● **Work task**
Nothing outside the range below should be printed. Output exactly the lines from the line with "black circle: (109, 81) -> (84, 48), moved" to the line with "gray hexagon: (311, 153) -> (237, 70), moved", both included.
::::::
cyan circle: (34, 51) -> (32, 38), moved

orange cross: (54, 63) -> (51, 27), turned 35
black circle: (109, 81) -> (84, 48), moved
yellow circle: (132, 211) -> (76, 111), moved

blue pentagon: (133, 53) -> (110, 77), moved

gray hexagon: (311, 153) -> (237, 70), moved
::::::
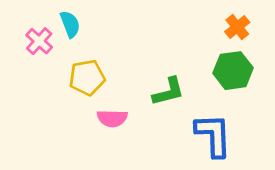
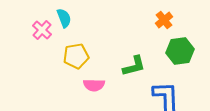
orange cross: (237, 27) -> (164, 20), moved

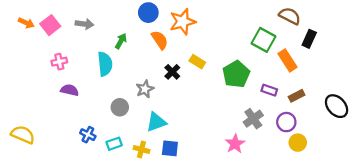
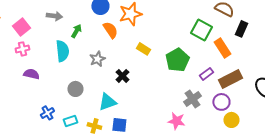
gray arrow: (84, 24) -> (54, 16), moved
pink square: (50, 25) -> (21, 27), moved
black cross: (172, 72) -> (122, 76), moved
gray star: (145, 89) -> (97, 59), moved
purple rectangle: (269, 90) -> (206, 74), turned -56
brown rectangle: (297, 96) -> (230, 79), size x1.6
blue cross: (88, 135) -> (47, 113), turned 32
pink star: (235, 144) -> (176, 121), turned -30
::::::
● **Exercise solution**
black circle: (109, 81) -> (84, 48), moved
yellow circle: (132, 211) -> (76, 111), moved

blue pentagon: (133, 53) -> (110, 77), moved

gray hexagon: (311, 153) -> (237, 70), moved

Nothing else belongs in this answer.